WHAT THE TASK REQUIRES: From the records below, extract all the text exactly and leave the images behind.

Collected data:
+-------+
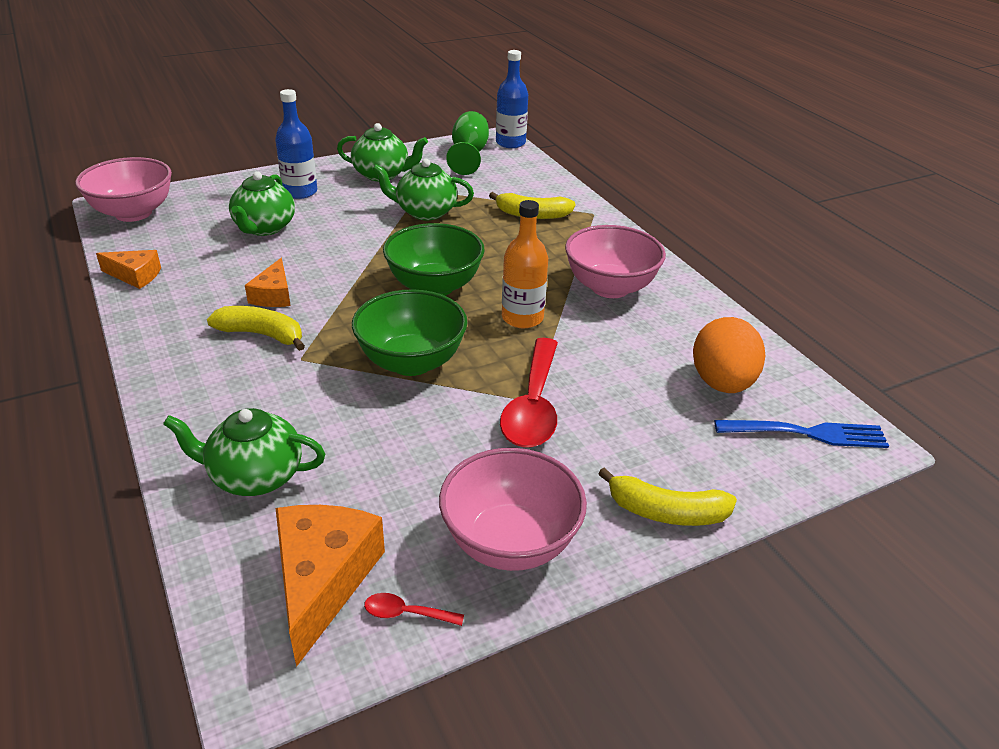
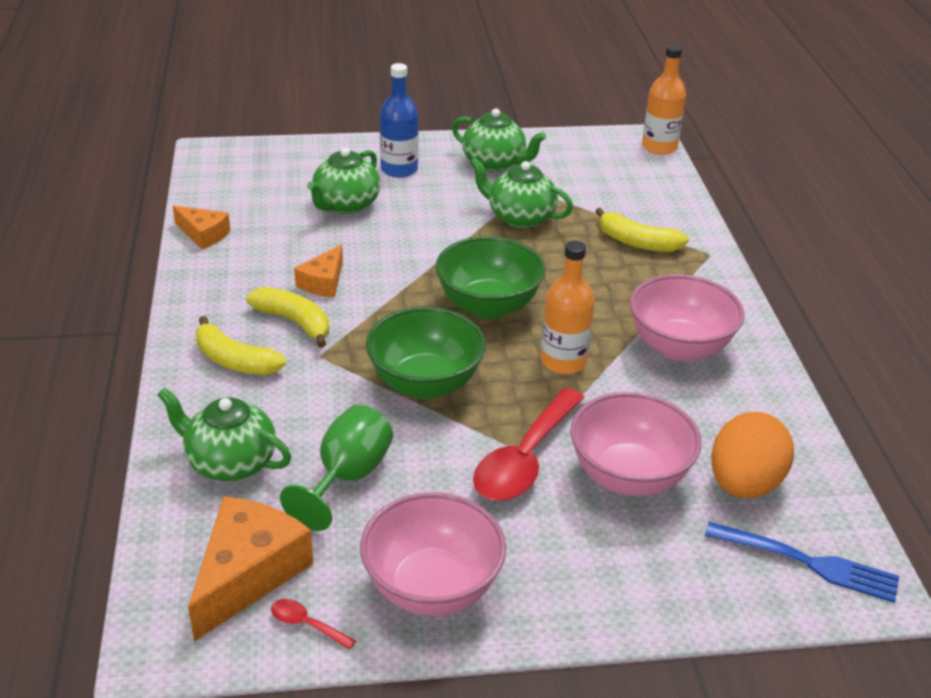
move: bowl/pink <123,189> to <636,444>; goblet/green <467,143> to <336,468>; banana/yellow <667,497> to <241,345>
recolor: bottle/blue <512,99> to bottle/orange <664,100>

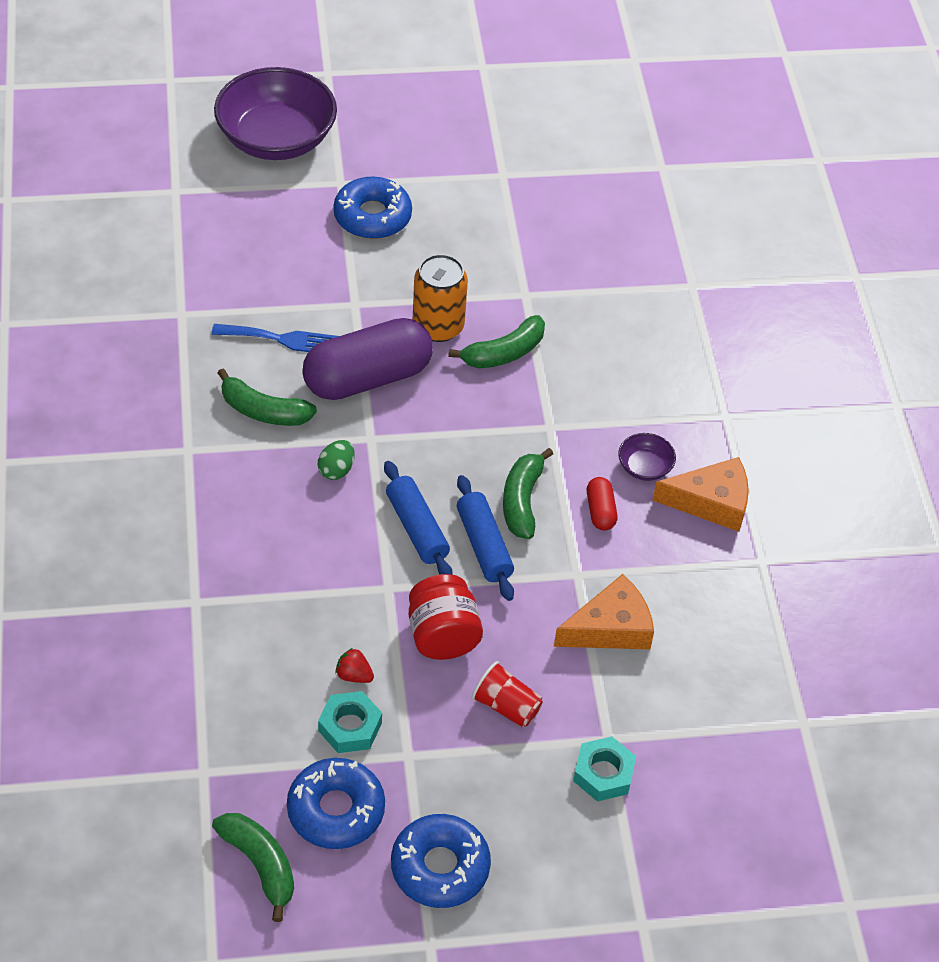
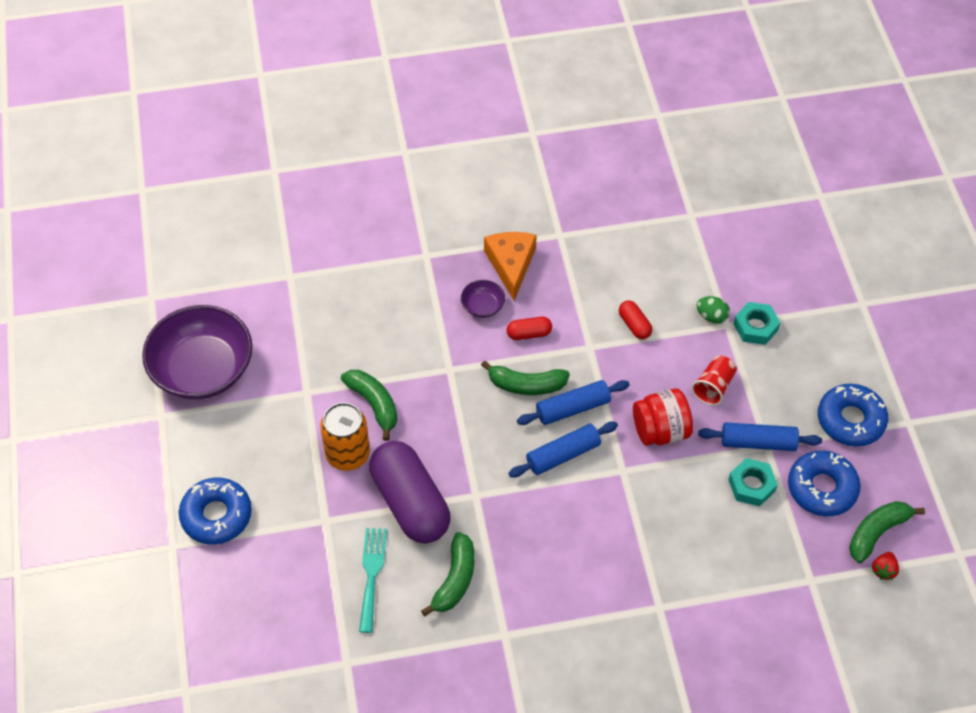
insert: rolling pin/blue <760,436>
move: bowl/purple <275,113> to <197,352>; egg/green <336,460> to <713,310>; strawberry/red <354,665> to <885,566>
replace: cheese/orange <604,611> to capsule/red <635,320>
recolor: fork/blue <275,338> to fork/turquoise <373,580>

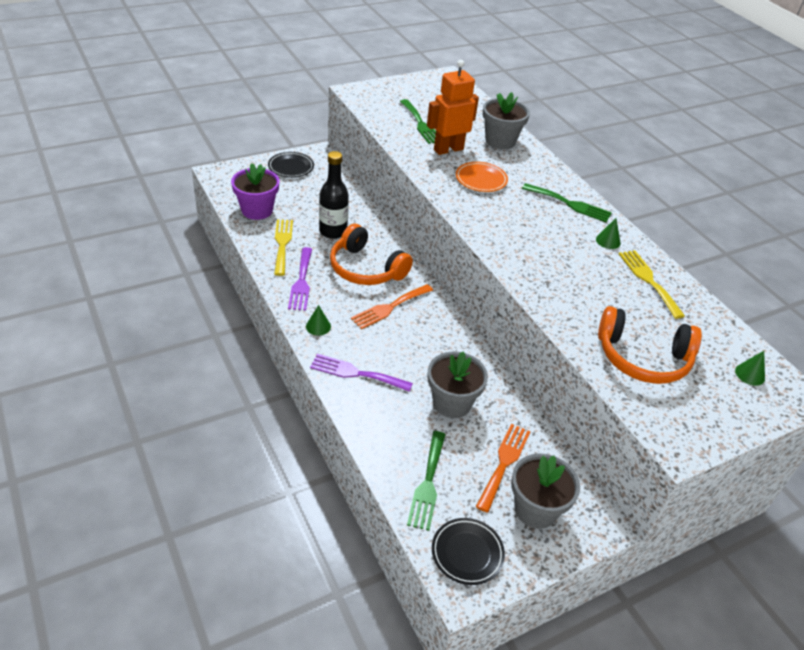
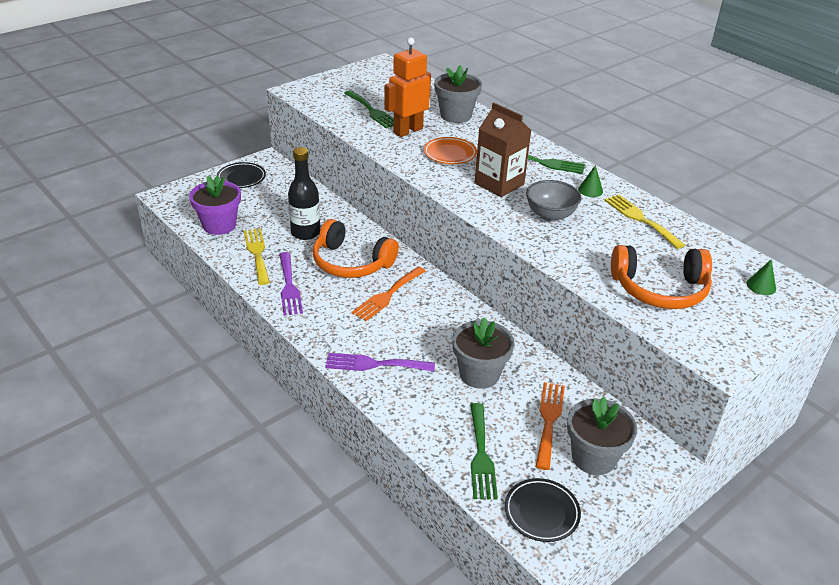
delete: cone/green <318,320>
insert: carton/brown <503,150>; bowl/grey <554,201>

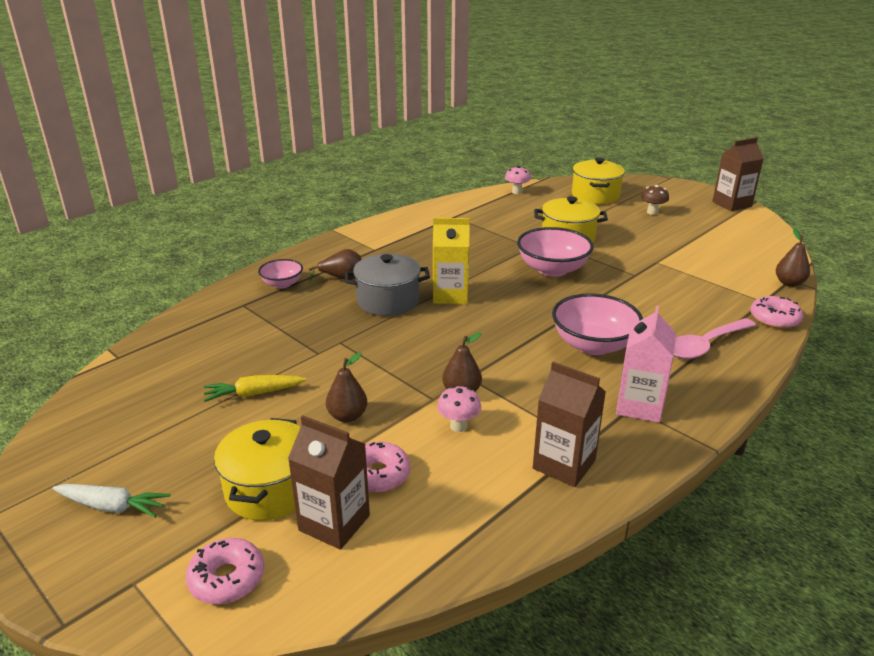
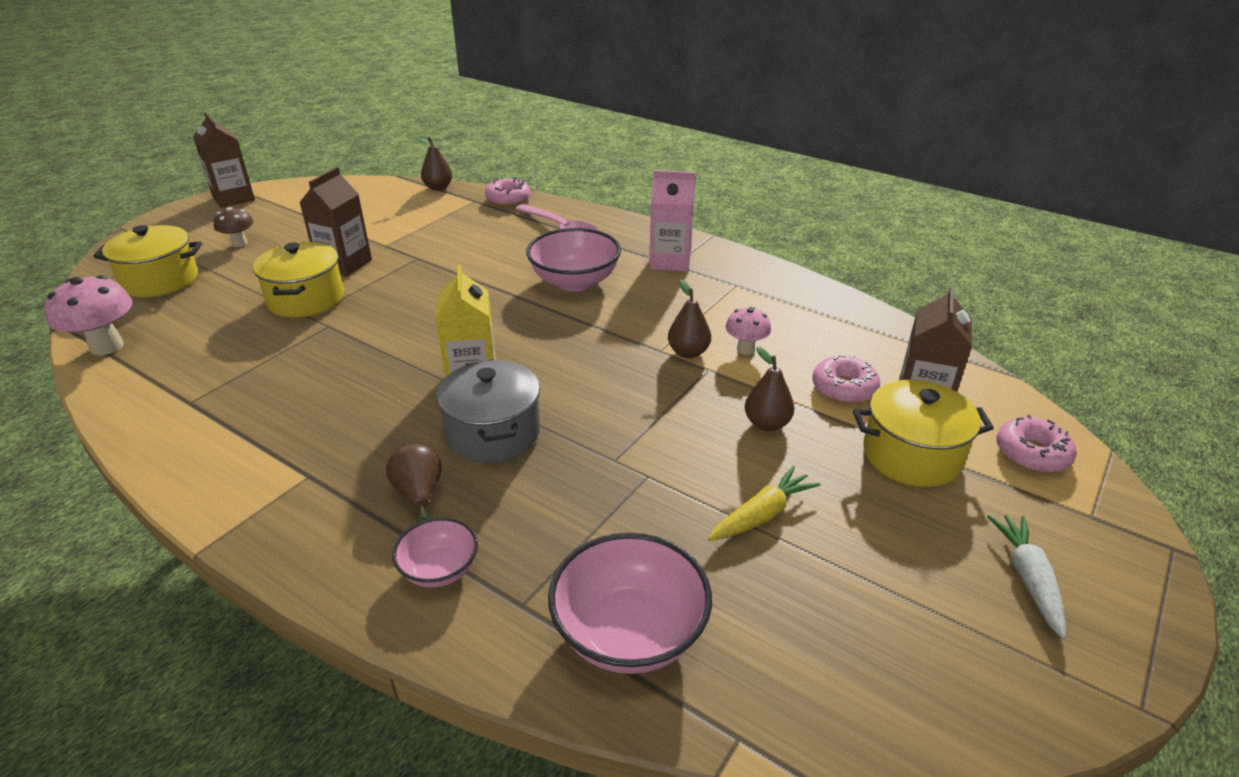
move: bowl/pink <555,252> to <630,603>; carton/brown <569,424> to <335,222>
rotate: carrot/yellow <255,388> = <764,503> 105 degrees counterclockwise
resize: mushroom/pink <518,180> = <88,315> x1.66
+-------+
THE COMPLETED TASK:
move: bowl/pink <123,189> to <636,444>; goblet/green <467,143> to <336,468>; banana/yellow <667,497> to <241,345>
recolor: bottle/blue <512,99> to bottle/orange <664,100>

insert: rolling pin/blue <760,436>
move: bowl/purple <275,113> to <197,352>; egg/green <336,460> to <713,310>; strawberry/red <354,665> to <885,566>
replace: cheese/orange <604,611> to capsule/red <635,320>
recolor: fork/blue <275,338> to fork/turquoise <373,580>

delete: cone/green <318,320>
insert: carton/brown <503,150>; bowl/grey <554,201>

move: bowl/pink <555,252> to <630,603>; carton/brown <569,424> to <335,222>
rotate: carrot/yellow <255,388> = <764,503> 105 degrees counterclockwise
resize: mushroom/pink <518,180> = <88,315> x1.66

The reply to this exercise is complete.